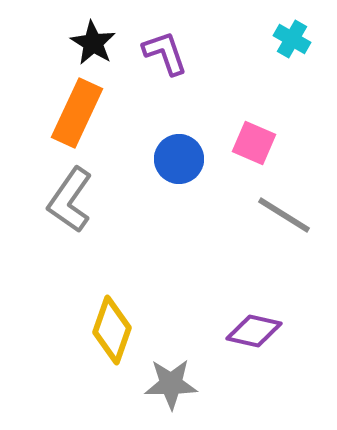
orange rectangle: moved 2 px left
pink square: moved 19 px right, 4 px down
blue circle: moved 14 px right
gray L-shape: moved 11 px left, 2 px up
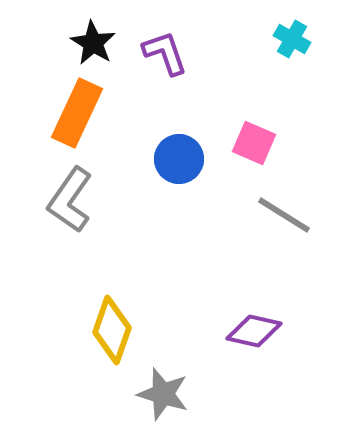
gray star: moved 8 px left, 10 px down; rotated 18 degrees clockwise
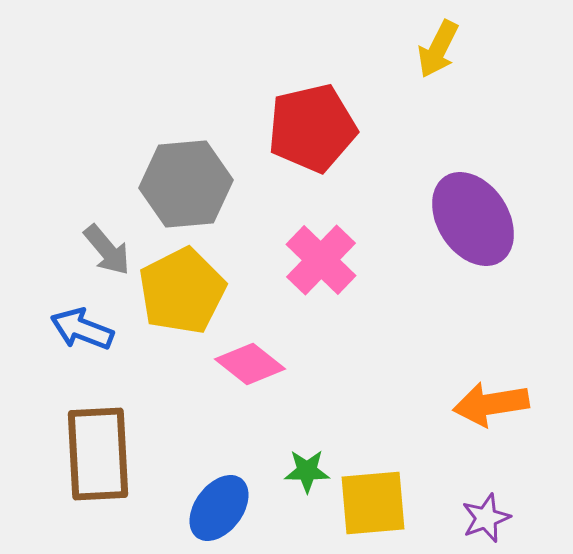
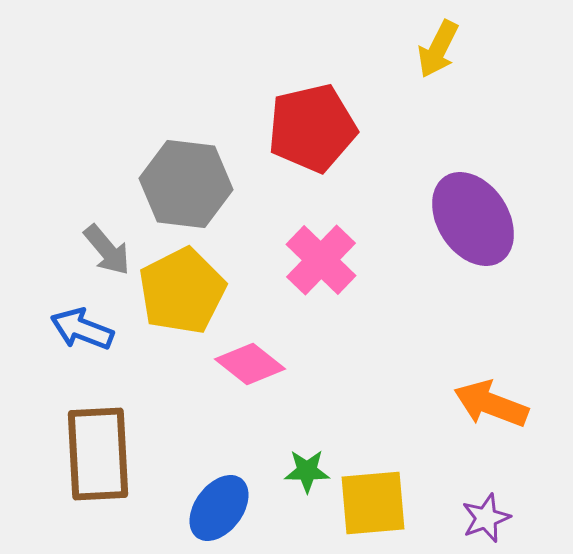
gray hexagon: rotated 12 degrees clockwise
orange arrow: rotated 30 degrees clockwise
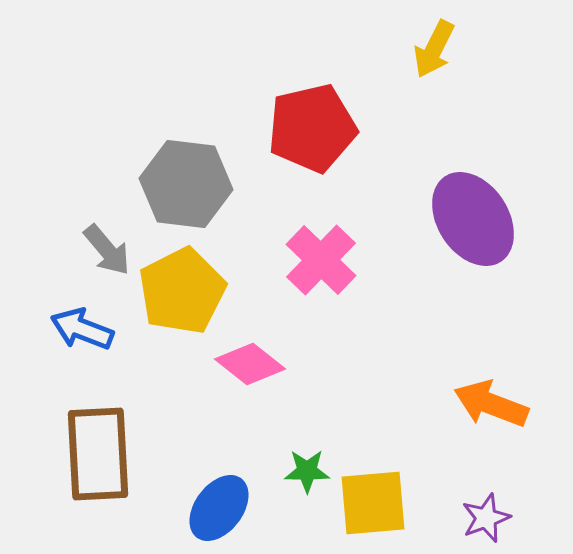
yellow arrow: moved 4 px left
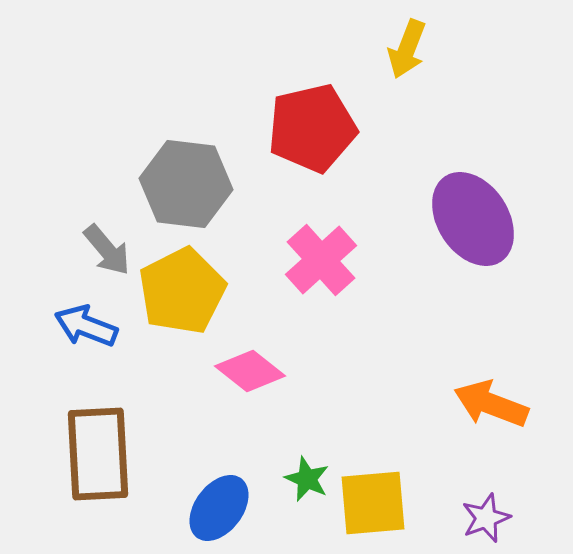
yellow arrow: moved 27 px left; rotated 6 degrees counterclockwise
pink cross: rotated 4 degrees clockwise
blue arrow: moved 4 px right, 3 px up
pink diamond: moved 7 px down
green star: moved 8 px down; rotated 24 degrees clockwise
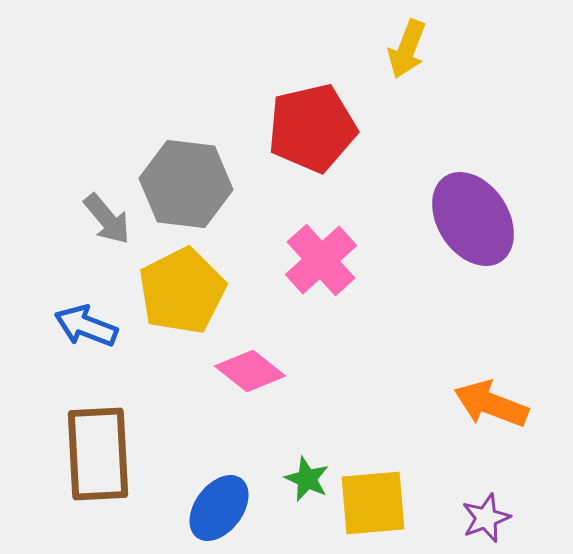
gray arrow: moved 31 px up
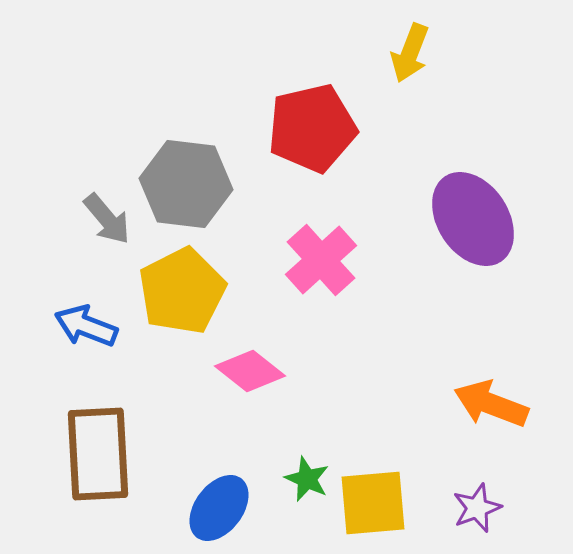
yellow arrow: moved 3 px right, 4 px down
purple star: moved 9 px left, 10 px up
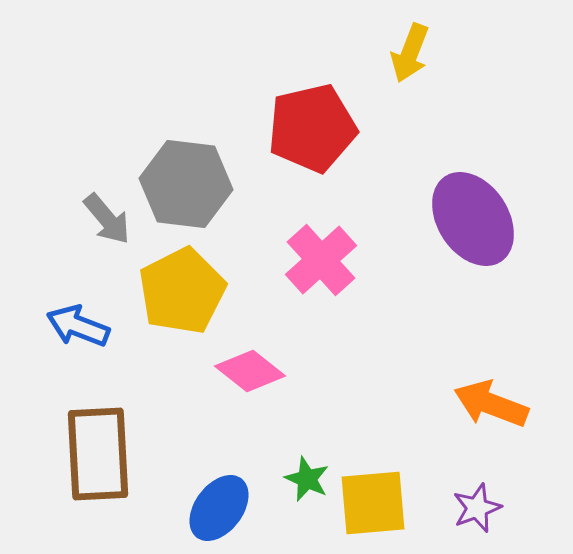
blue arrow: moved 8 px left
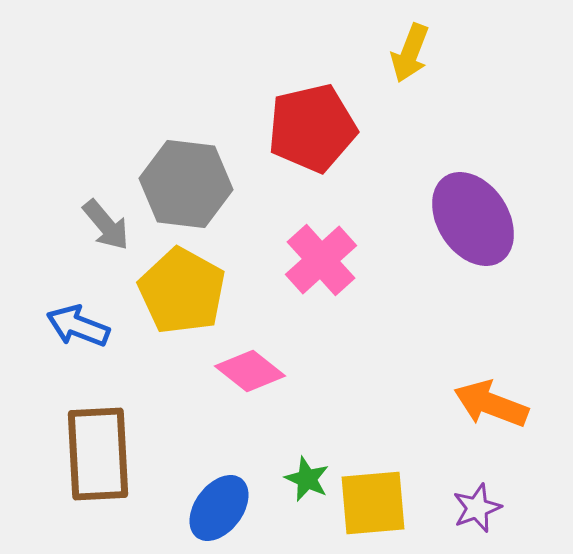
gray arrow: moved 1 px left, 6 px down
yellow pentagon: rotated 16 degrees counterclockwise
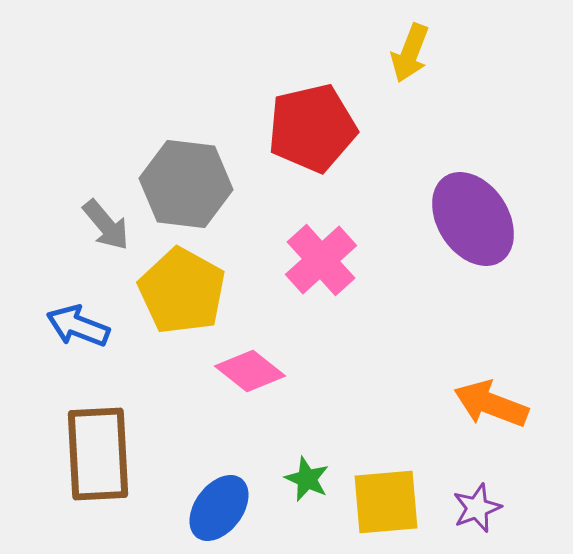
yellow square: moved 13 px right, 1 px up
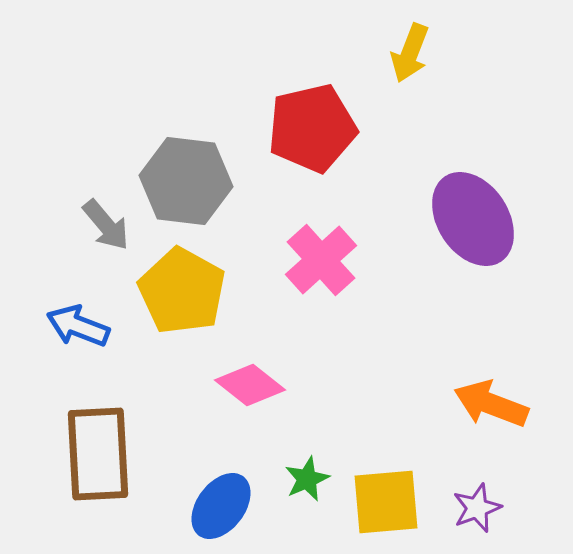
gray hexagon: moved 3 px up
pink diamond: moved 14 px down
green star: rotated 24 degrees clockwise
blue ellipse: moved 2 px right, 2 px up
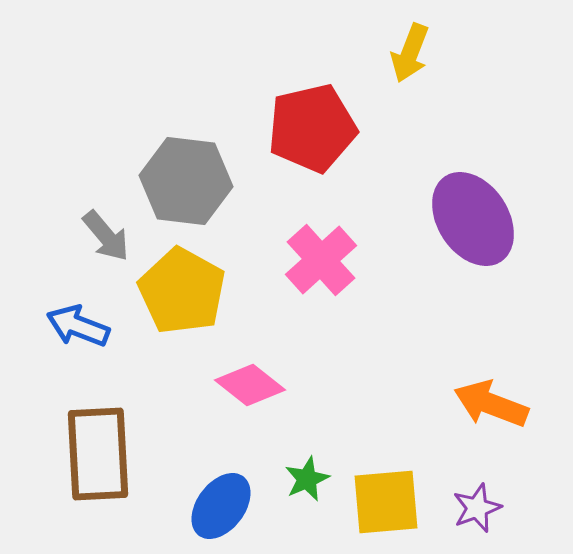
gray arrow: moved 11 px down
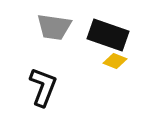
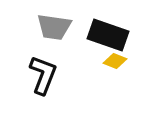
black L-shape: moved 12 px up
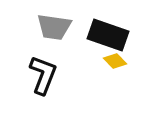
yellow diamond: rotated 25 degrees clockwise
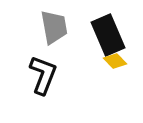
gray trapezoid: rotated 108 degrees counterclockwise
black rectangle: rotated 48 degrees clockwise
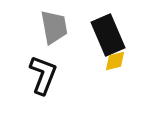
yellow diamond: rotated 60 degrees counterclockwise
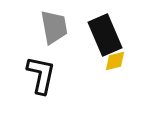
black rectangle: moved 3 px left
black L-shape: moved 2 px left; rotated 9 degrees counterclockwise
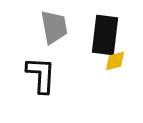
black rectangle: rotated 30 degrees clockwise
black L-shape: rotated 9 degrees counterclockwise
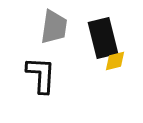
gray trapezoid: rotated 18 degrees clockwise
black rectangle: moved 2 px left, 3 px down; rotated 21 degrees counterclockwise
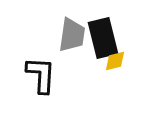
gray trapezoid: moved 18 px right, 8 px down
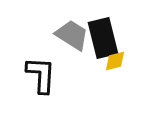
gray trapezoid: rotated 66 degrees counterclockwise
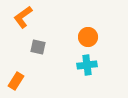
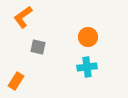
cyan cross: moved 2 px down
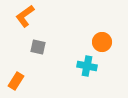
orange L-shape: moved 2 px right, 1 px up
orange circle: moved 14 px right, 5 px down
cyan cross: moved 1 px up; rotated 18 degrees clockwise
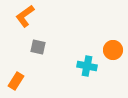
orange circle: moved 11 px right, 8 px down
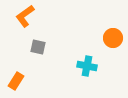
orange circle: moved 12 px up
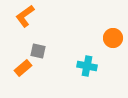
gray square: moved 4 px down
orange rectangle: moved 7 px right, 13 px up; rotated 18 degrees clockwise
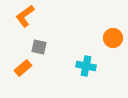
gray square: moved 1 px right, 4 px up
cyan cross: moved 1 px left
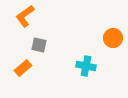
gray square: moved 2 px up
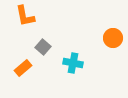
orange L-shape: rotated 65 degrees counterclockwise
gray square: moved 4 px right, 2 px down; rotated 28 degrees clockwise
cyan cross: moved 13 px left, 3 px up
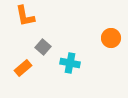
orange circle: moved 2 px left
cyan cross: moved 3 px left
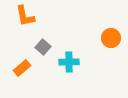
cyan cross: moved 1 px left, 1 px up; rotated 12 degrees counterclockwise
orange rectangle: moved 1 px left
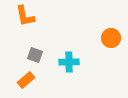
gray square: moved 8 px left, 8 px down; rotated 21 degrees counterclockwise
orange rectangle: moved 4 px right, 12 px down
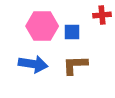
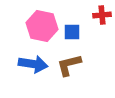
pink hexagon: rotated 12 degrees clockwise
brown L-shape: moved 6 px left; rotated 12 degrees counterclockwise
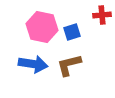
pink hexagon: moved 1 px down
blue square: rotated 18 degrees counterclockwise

- _Directions for this task_:
Reproduce the lines from the one containing "orange circle: moved 12 px up" through the end of the records, inclusive, replacing "gray square" with "white square" and leaving everything else unchanged. Omit the picture markers from your answer.

- _Answer in full_:
orange circle: moved 12 px up
white square: moved 4 px down
orange rectangle: moved 7 px right, 13 px up; rotated 18 degrees clockwise
white square: moved 1 px right, 4 px up
cyan cross: moved 1 px left
white square: moved 2 px up
orange L-shape: rotated 65 degrees counterclockwise
white square: moved 4 px right, 2 px down; rotated 28 degrees clockwise
cyan cross: moved 13 px left, 3 px up
orange circle: moved 2 px left
cyan cross: moved 3 px left
cyan cross: moved 1 px left, 1 px up; rotated 12 degrees counterclockwise
orange rectangle: moved 1 px left
white square: moved 8 px left, 8 px down; rotated 21 degrees counterclockwise
orange rectangle: moved 4 px right, 12 px down
pink hexagon: rotated 12 degrees clockwise
brown L-shape: moved 6 px left; rotated 12 degrees counterclockwise
pink hexagon: moved 1 px down
blue square: rotated 18 degrees counterclockwise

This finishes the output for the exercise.